- Directions:
Read through the records below and copy each line that uses the word "left".

- Data records:
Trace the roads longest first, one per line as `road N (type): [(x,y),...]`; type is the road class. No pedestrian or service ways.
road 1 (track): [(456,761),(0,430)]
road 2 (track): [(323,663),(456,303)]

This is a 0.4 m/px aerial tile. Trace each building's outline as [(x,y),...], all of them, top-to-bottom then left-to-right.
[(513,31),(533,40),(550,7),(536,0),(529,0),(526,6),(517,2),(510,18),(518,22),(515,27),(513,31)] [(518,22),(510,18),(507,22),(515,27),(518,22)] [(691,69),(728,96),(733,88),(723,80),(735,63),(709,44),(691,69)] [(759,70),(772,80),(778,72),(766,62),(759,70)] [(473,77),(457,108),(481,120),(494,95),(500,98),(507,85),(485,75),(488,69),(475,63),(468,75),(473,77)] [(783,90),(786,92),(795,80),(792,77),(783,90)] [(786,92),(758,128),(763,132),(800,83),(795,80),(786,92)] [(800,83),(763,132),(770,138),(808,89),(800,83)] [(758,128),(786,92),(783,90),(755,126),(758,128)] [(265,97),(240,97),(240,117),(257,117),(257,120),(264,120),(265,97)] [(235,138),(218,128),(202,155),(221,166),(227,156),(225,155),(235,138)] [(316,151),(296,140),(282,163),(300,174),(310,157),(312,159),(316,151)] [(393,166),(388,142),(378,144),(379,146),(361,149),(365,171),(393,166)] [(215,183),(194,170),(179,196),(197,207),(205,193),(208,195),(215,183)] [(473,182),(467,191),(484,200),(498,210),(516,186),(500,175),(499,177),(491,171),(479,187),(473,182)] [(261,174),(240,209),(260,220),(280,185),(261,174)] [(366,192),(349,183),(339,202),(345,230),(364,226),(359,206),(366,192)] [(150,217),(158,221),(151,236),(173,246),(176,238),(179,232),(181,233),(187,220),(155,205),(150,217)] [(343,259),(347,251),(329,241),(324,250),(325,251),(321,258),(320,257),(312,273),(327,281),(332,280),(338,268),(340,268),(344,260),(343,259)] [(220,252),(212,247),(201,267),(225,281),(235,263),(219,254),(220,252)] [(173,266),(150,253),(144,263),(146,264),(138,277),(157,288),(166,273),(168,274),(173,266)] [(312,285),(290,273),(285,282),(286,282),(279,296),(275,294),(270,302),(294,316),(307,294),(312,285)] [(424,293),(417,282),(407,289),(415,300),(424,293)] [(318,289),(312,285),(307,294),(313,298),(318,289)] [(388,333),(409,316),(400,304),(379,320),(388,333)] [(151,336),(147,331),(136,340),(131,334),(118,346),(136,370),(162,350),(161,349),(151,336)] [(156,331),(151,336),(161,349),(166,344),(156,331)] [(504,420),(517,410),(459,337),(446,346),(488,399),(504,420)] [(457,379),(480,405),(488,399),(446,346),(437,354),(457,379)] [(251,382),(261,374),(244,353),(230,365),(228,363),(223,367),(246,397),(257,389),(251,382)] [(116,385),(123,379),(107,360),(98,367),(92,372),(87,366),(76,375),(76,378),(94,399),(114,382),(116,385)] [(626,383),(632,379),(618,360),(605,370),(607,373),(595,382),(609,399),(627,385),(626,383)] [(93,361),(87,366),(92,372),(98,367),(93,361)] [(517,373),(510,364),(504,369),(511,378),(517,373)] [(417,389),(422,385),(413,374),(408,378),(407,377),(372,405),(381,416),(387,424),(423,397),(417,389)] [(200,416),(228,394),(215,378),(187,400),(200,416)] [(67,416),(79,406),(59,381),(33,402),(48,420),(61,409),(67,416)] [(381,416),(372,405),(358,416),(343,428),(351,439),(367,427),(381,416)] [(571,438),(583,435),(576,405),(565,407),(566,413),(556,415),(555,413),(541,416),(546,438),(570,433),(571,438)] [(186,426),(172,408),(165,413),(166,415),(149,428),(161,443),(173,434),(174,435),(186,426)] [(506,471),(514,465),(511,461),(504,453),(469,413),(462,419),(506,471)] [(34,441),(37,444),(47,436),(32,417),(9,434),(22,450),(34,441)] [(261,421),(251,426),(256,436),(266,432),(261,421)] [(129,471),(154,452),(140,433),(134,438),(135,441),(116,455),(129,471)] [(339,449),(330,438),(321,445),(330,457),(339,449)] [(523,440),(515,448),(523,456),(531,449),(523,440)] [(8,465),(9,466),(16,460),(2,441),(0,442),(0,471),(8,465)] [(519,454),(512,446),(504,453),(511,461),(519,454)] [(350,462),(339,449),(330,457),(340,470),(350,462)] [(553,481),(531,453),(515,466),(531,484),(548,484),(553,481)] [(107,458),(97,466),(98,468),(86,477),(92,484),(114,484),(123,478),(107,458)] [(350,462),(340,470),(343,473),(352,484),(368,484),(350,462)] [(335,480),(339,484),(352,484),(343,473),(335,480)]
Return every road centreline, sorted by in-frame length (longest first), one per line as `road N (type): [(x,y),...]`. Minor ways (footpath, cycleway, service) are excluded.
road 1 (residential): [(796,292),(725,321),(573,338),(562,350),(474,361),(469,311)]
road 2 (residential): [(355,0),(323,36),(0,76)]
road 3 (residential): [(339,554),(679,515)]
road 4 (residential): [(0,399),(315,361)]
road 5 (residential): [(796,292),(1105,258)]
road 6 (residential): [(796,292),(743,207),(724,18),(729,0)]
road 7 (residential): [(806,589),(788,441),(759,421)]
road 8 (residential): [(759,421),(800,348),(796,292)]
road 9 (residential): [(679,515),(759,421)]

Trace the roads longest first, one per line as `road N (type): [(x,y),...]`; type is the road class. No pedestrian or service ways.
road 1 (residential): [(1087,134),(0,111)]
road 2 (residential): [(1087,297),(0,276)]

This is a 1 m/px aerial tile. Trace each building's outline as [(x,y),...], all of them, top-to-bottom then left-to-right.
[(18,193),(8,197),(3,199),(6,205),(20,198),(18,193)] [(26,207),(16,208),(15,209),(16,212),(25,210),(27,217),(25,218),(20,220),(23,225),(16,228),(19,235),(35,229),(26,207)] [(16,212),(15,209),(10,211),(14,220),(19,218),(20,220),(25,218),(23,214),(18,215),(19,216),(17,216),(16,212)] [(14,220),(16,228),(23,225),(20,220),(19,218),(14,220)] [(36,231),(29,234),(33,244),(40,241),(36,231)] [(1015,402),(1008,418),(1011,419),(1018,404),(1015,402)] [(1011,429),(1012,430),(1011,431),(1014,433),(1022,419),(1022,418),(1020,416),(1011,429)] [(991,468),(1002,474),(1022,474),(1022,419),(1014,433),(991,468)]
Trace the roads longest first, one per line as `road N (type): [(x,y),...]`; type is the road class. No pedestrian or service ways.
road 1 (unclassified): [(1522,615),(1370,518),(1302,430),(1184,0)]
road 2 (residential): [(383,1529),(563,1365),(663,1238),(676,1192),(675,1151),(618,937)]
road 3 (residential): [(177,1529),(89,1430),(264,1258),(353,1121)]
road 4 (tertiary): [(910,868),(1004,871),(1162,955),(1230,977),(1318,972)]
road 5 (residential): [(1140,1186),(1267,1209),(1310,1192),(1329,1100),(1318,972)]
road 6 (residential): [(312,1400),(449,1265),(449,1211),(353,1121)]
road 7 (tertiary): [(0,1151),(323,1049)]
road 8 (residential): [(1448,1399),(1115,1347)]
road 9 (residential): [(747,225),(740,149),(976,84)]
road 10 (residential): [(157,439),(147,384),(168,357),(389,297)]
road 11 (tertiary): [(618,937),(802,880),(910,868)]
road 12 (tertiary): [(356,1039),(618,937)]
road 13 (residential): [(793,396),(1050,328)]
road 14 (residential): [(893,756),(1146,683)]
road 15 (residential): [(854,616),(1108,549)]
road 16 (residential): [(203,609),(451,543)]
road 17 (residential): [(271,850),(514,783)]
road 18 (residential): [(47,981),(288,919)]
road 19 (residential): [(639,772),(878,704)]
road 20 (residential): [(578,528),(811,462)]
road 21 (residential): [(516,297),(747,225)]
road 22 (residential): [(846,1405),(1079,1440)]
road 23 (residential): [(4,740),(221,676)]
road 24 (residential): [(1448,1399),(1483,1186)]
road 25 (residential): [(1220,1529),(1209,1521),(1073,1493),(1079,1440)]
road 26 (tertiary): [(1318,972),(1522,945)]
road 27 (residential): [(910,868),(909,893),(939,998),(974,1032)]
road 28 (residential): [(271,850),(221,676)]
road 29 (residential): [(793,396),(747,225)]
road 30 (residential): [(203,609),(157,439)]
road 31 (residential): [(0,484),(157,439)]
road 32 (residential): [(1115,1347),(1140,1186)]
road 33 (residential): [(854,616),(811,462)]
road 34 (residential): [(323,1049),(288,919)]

- Answer box:
This is a 0.4 m/px aerial tile. Trace each building's outline as [(x,y),...], all of them, top-to-bottom then left-to-right.
This is a 1 m/px aerial tile. Trace each building's outline as [(x,y),...], all of them, top-to-bottom then left-to-right.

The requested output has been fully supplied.